● WORK ITEM: Each entry below should be printed exactly, with every image left out.

Scene difference descriptions

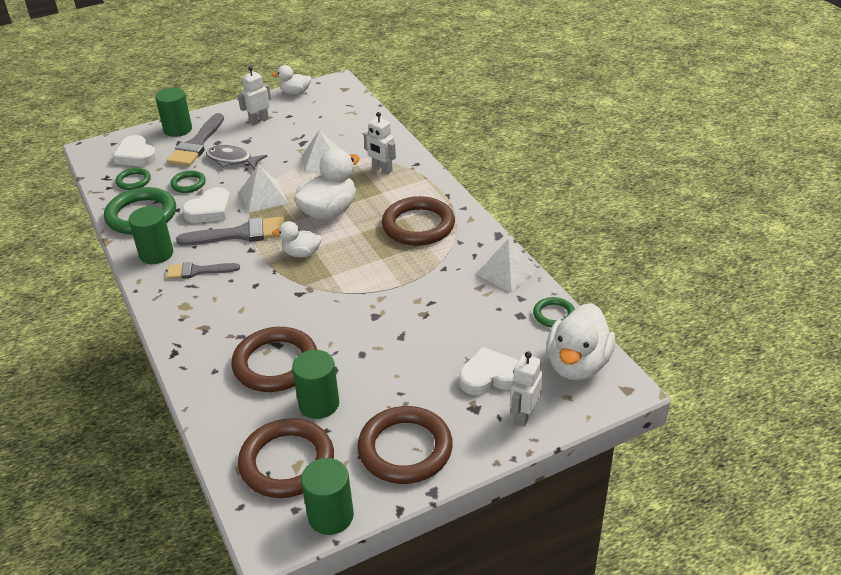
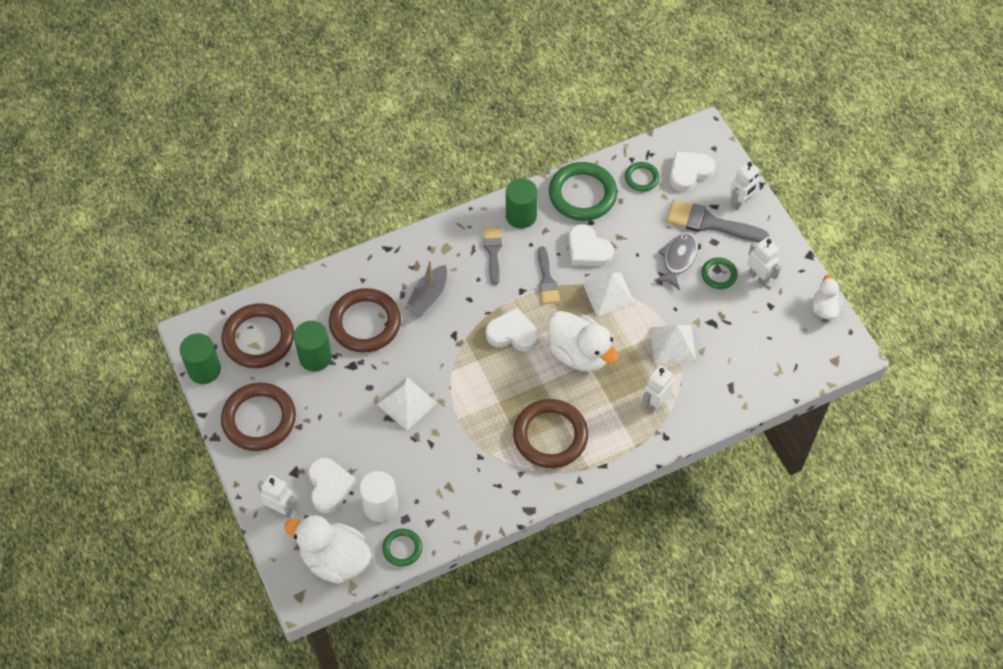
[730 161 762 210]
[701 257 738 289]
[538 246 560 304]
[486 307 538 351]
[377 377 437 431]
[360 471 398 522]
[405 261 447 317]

● EXERCISE OUTPUT:
[730 161 762 210]
[701 257 738 289]
[538 246 560 304]
[486 307 538 351]
[377 377 437 431]
[360 471 398 522]
[405 261 447 317]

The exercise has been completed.